# [Stated goal]
Please return each line of the data below that contains the string "kern". Treat uppercase and lowercase as different.

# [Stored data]
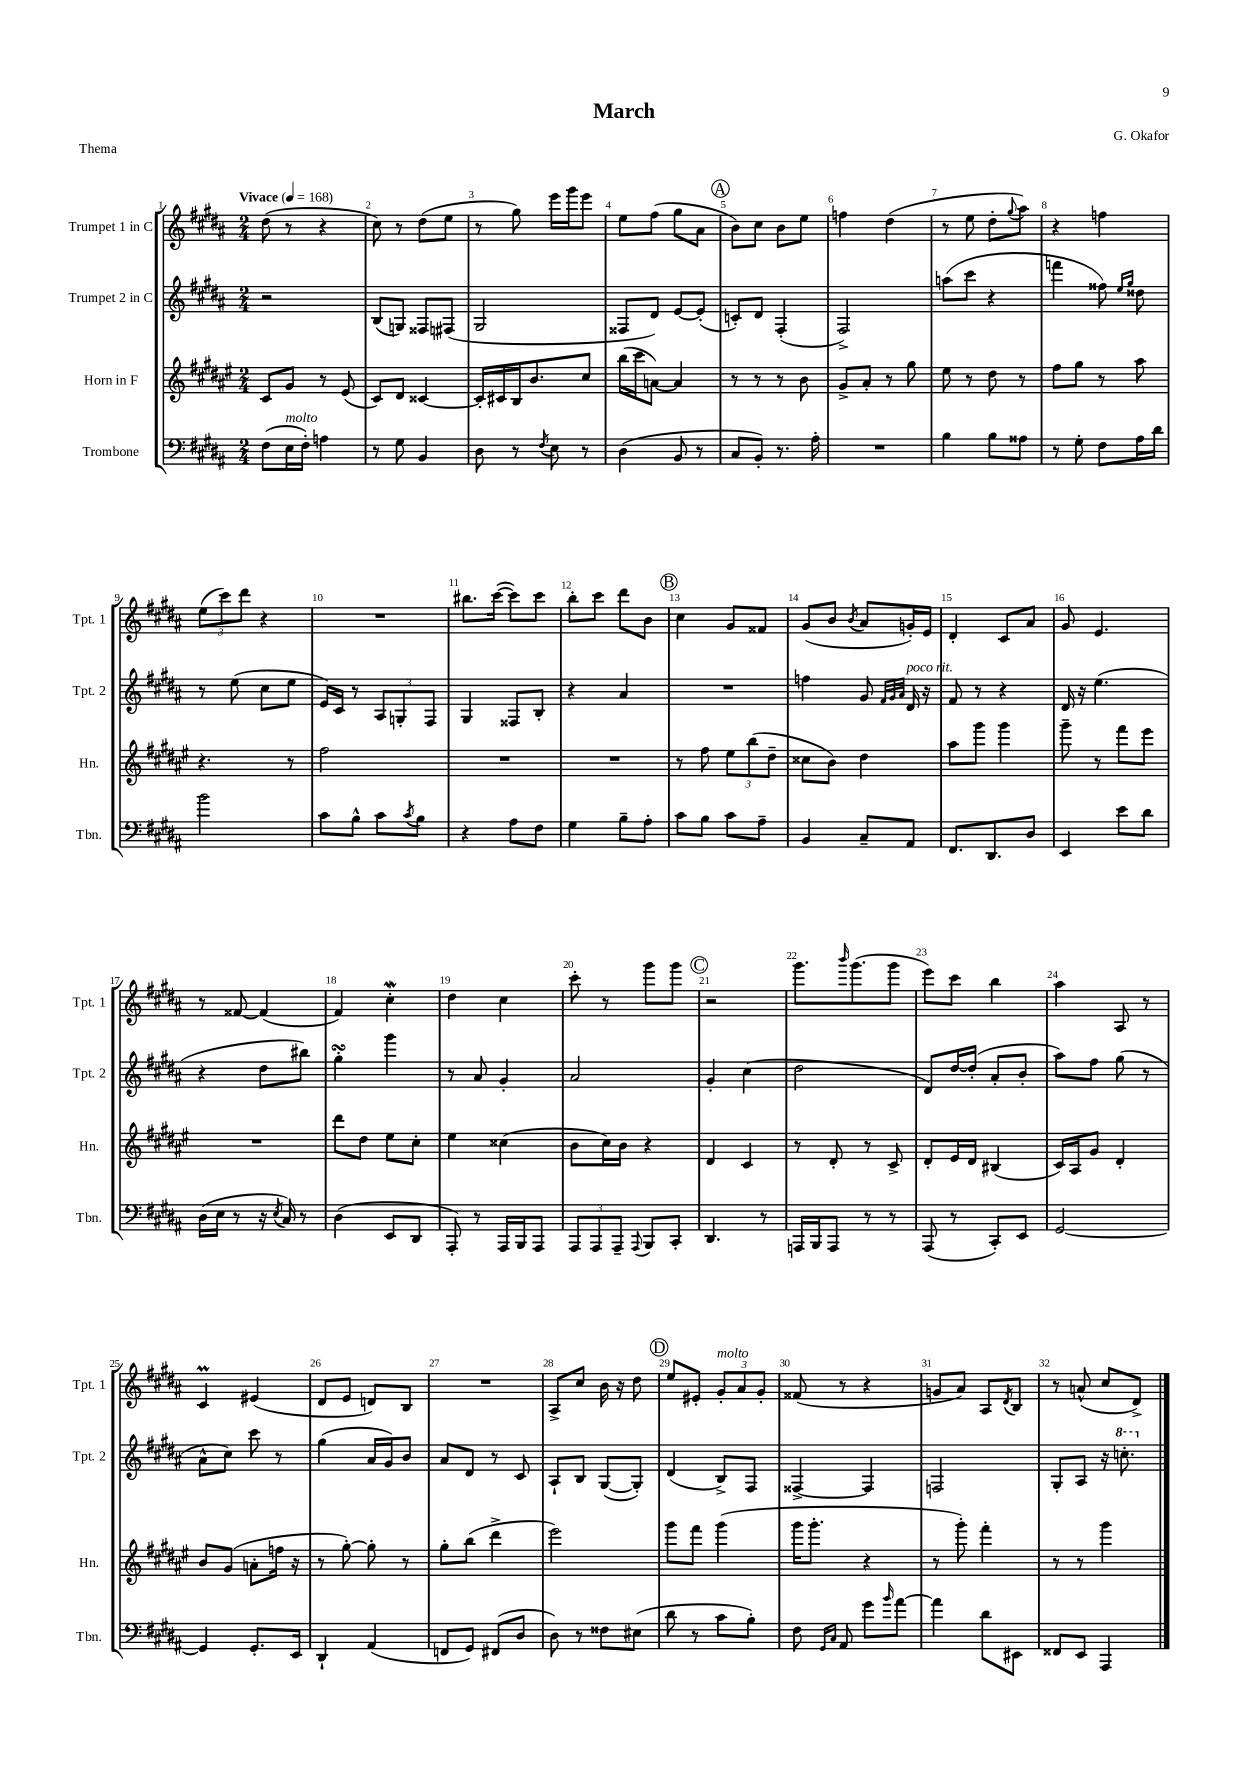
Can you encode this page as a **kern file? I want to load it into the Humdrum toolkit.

**kern	**kern	**kern	**kern
*part4	*part3	*part2	*part1
*staff4	*staff3	*staff2	*staff1
*I"Trombone	*I"Horn in F	*I"Trumpet 2 in C	*I"Trumpet 1 in C
*I'Tbn.	*I'Hn.	*I'Tpt. 2	*I'Tpt. 1
*clefF4	*clefG2	*clefG2	*clefG2
*k[f#c#g#d#a#]	*k[f#c#g#d#a#e#]	*k[f#c#g#d#a#]	*k[f#c#g#d#a#]
*M2/4	*M2/4	*M2/4	*M2/4
*MM168	*MM168	*MM168	*MM168
=1	=1	=1	=1
!	!	!	!LO:TX:a:B:t=Vivace
(8F#\L	8c#/L	2r	(8dd#\
!LO:TX:a:i:t=molto	!	!	!
16E\L	8g#/J	.	8r
16F#'\JJ)	.	.	.
4An\	8r	.	4r
.	(8e#/	.	.
=2	=2	=2	=2
8r	8c#/L)	(8B/L	8cc#\)
8G#\	8d#/J	8Gn/J)	8r
4BB/	[4c##X/	8F##X/L	(8dd#\L
.	.	(8F#X/J	8ee\J
=3	=3	=3	=3
8D#\	16c##'/LL]	2G#/	8r
.	16c#X/	.	.
8r	16B/J	.	8gg#\)
.	8.b/	.	.
8qF#/	.	.	.
8E\	.	.	16eee\LL
.	.	.	16ggg#\J
8r	8cc#/J	.	8eee\J
=4	=4	=4	=4
(4D#\	(16bb\LL	8F##X/L	8ee\L
.	16ccc#\J	.	.
.	[8an\J)	8d#/J)	(8ff#\J
8BB/	4a/]	[8e/L	8gg#\L
8r	.	(8e'/J]	8a#\J
!!LO:REH:place=s1:t=A
=5	=5	=5	=5
8C#/L	8r	8cn'/L)	8b\L)
8BB'/J)	8r	8d#/J	8cc#\J
8.r	8r	(4F#'/	8b\L
.	8b\	.	8ee\J
16A#'\	.	.	.
=6	=6	=6	=6
2r	8g#^/L	2F#^/)	4ffn\
.	8a#'/J	.	.
.	8r	.	(4dd#\
.	8gg#\	.	.
=7	=7	=7	=7
4B\	8ee#\	(8aan\L	8r
.	8r	8ccc#\J	8ee\
8B\L	8dd#\	4r	8dd#'\L
.	.	.	8qqgg#/
8A##X\J	8r	.	8aa#\J)
=8	=8	=8	=8
8r	8ff#\L	4fffn\	4r
8G#'\	8gg#\J	.	.
8F#\L	8r	8ff##X\)	4ffn\
.	.	16qqee/LL	.
.	.	16qqgg#/JJ	.
16A#\L	8aa#\	8dd##X\	.
16d#\JJ	.	.	.
!!LO:LB:g=z
=9	=9	=9	=9
2b\	4.r	8r	(12ee\L
.	.	.	12ccc#\)
.	.	(8ee\	.
.	.	.	12ddd#\J
.	.	8cc#\L	4r
.	8r	8ee\J	.
=10	=10	=10	=10
8c#\L	2ff#\	16e/LL)	2r
.	.	16c#/JJ	.
8B^^\J	.	8r	.
8c#\L	.	12A#/L	.
.	.	12Gn'/	.
8qc#/	.	.	.
8B\J	.	.	.
.	.	12F#/J	.
=11	=11	=11	=11
4r	2r	4G#/	8.bb#X\L
.	.	.	([16ccc#\Jk
8A#\L	.	8F##X/L	8ccc#\L])
8F#\J	.	8B'/J	8ccc#\J
=12	=12	=12	=12
4G#\	2r	4r	8bb'\L
.	.	.	8ccc#\J
8B~\L	.	4a#/	8ddd#\L
8A#'\J	.	.	8b\J
!!LO:REH:place=s1:t=B
=13	=13	=13	=13
8c#\L	8r	2r	4cc#\
8B\J	8ff#\	.	.
8c#\L	12ee#\L	.	8g#/L
.	(12bb\	.	.
8A#~\J	.	.	8f##X/J
.	12dd#~\J	.	.
=14	=14	=14	=14
4BB/	8cc##X\L	4ffn\	(8g#/L
.	8b\J)	.	8b/J
.	.	.	8qb/
8C#~/L	4dd#\	8g#/	8a#/L
.	.	32qqf#/LLL	.
.	.	32qqg#/	.
.	.	32qqa#/JJJ	.
!	!	!LO:TX:a:i:t=poco rit.	!
8AA#/J	.	16d#/	16gn'/L)
.	.	16r	16e/JJ
=15	=15	=15	=15
8.FF#/L	8aa#\L	8f#/	4d#'/
.	8ggg#\J	8r	.
8.DD#/	.	.	.
.	4ggg#\	4r	8c#/L
8D#/J	.	.	8a#/J
=16	=16	=16	=16
4EE/	8ggg#~\	16d#/	8g#/
.	.	16r	.
.	8r	(4.ee\	4.e/
8e\L	8fff#\L	.	.
8d#\J	8eee#\J	.	.
!!LO:LB:g=z
=17	=17	=17	=17
(16D#\LL	2r	4r	8r
16E\JJ	.	.	.
8r	.	.	[8f##X/
16r	.	8dd#\L	(4f##/]
8qE/	.	.	.
16C#/)	.	.	.
8r	.	8bb#X\J)	.
=18	=18	=18	=18
(4D#\	8ddd#\L	4gg#sSSS'\	4f#/)
.	8dd#\J	.	.
8EE/L	8ee#\L	4ggg#\	4cc#W'\
8DD#/J	8cc#'\J	.	.
=19	=19	=19	=19
8AAA#'/)	4ee#\	8r	4dd#\
8r	.	8a#/	.
16AAA#/LL	(4cc##X\	4g#'/	4cc#\
16BBB/J	.	.	.
8AAA#/J	.	.	.
=20	=20	=20	=20
12AAA#/L	8b\L	2a#/	8ccc#'\
12AAA#/	.	.	.
.	16cc#\L)	.	8r
12AAA#~/J	.	.	.
.	16b\JJ	.	.
8qqAAA#/	.	.	.
8BBB/L	4r	.	8ggg#\L
8CC#'/J	.	.	8ggg#\J
!!LO:REH:place=s1:t=C
=21	=21	=21	=21
4.DD#/	4d#/	4g#'/	2r
.	4c#/	(4cc#\	.
8r	.	.	.
=22	=22	=22	=22
16AAAn/LL	8r	2dd#\	8.ggg#\L
16BBB/J	.	.	.
8AAA/J	8d#'/	.	.
.	.	.	16qqbbb/
.	.	.	(8.ggg#\
8r	8r	.	.
8r	8c#^/	.	8ggg#\J
=23	=23	=23	=23
(8AAA#/	8d#'/L	8d#/L)	8eee\L)
8r	16e#/L	[16dd#/L	8ccc#\J
.	16d#/JJ	(16dd#'/JJ]	.
8CC#'/L)	(4B#X/	8a#'/L	4bb\
8EE/J	.	8b'/J	.
=24	=24	=24	=24
[2GG#/	16c#/LL)	8aa#\L)	4aa#\
.	16A#/J	.	.
.	8g#/J	8ff#\J	.
.	4d#'/	(8gg#\	8A#/
.	.	8r	8r
!!LO:LB:g=z
=25	=25	=25	=25
4GG#/]	8b/L	8a#^^\L	4c#M/
.	(8g#/J	8cc#\J)	.
8.GG#'/L	8an'\L	8ccc#\	(4e#X/
.	16ffn\Jk	8r	.
16EE/Jk	16r	.	.
=26	=26	=26	=26
4DD#`/	8r	(4gg#\	8d#/L
.	[8gg#'\)	.	8e/J
(4AA#/	8gg#'\]	16a#/LL	8dn/L)
.	.	16g#/J)	.
.	8r	8b/J	8B/J
=27	=27	=27	=27
8FFn/L	8gg#'\L	8a#/L	2r
8GG#/J)	(8bb\J	8d#/J	.
(8FF#X/L	4ddd#^\	8r	.
8D#/J	.	8c#/	.
=28	=28	=28	=28
8D#\)	2eee#\)	8A#`/L	8A#^/L
8r	.	8B/J	8cc#/J
8F##X\L	.	([8G#/L	16b\
.	.	.	16r
(8E#X\J	.	8G#'/J])	8dd#\
!!LO:REH:place=s1:t=D
=29	=29	=29	=29
8d#\	8ggg#\L	(4d#/	8ee/L
8r	8fff#\J	.	8e#X'/J
!	!	!	!LO:TX:a:i:t=molto
8c#\L	(4ggg#\	8B^/L)	12g#'/L
.	.	.	12a#/
8B'\J)	.	8F#/J	.
.	.	.	12g#'/J
=30	=30	=30	=30
8F#\	16ggg#\KL	[4F##X^/	(8f##X/
.	8.ggg#'\J	.	.
16qqGG#/LL	.	.	.
16qqC#/JJ	.	.	.
8AA#/	.	.	8r
8g#\L	4r	4F##/]	4r
16qqb/	.	.	.
[8a#\J	.	.	.
=31	=31	=31	=31
4a#\]	8r	2Fn/	8gn/L
.	8ggg#'\)	.	8a#/J)
8d#\L	4fff#'\	.	8A#/L
.	.	.	8qd#/
8EE#X\J	.	.	8B/J
=32	=32	=32	=32
8FF##X/L	8r	8G#'/L	8r
8EE/J	8r	8A#/J	(8an^^/
4AAA#/	4ggg#\	16r	8cc#/L
*	*	*8va	*
.	.	8.cccn'\	.
.	.	.	8d#^/J)
*	*	*X8va	*
==	==	==	==
*-	*-	*-	*-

# [The result]
Can you encode this page as a **kern file? I want to load it into the Humdrum toolkit.
**kern	**kern	**kern	**kern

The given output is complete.